WORK TO BE COMPLETED: Please retype the entries that follow exactly as they are, leaving the images behind.

PROVIDED RECORDS:
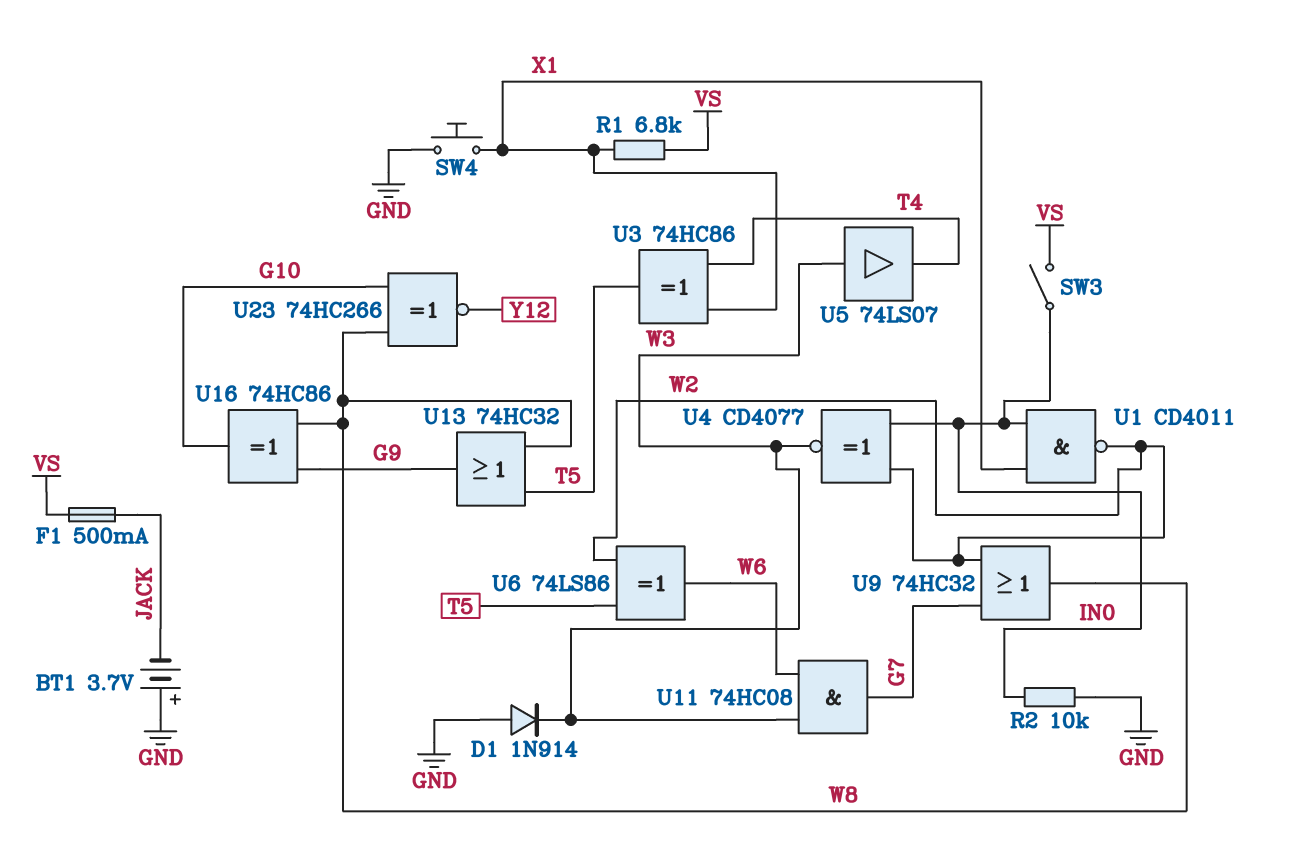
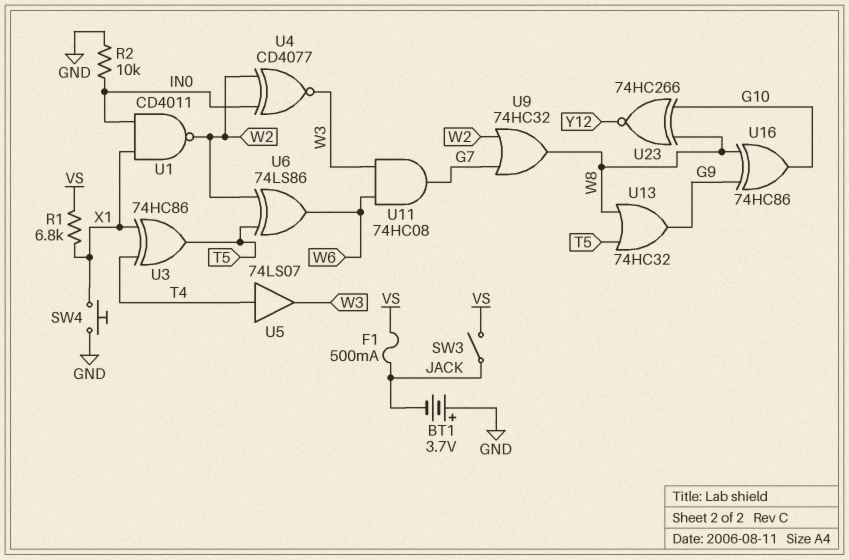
D1: diode 1N914 (A GND, K W3) -> none
SW3: switch (IN0, VS) -> switch (JACK, VS)
U5: buffer 74LS07 (in W3, out T4) -> buffer 74LS07 (in T4, out W3)

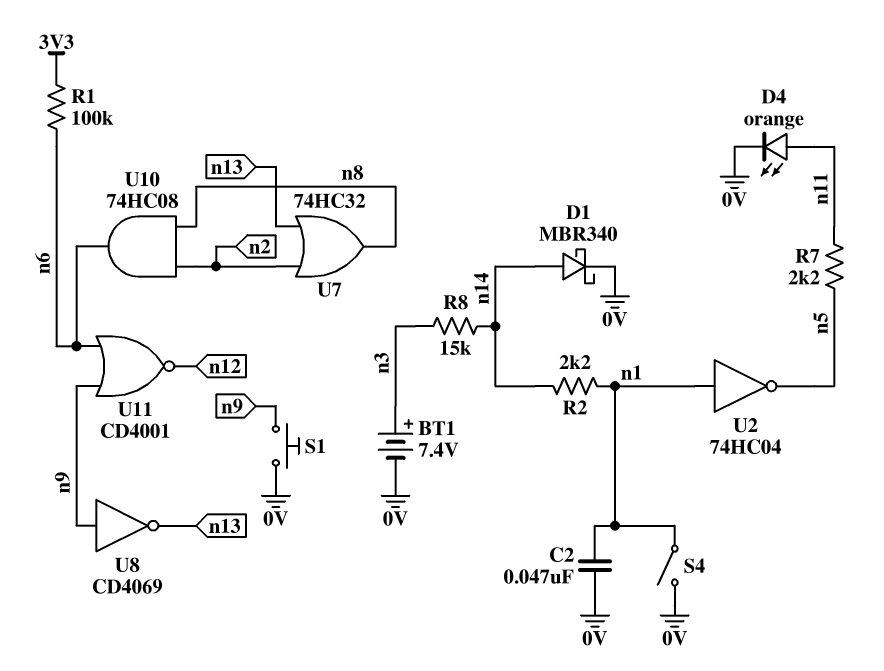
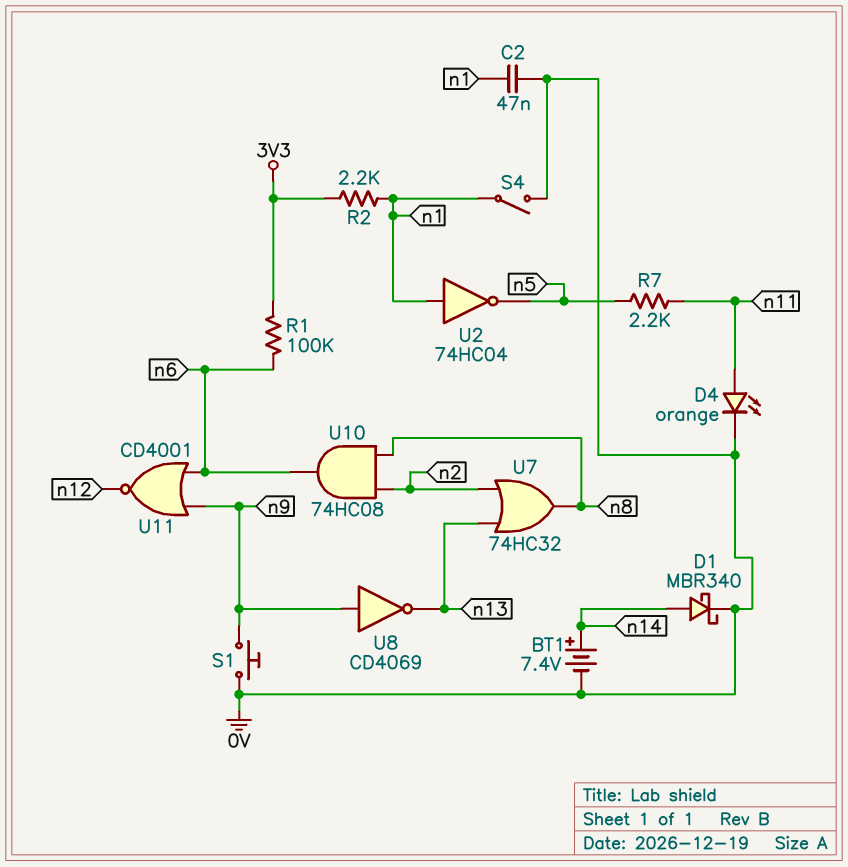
BT1: 7.4V (plus n3, minus 0V) -> 7.4V (plus n14, minus 0V)
R2: 2.2k (n1, n14) -> 2.2k (3V3, n1)
R8: 15k (n3, n14) -> none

REPLY:
D1: diode 1N914 (A GND, K W3) -> none
SW3: switch (IN0, VS) -> switch (JACK, VS)
U5: buffer 74LS07 (in W3, out T4) -> buffer 74LS07 (in T4, out W3)

BT1: 7.4V (plus n3, minus 0V) -> 7.4V (plus n14, minus 0V)
R2: 2.2k (n1, n14) -> 2.2k (3V3, n1)
R8: 15k (n3, n14) -> none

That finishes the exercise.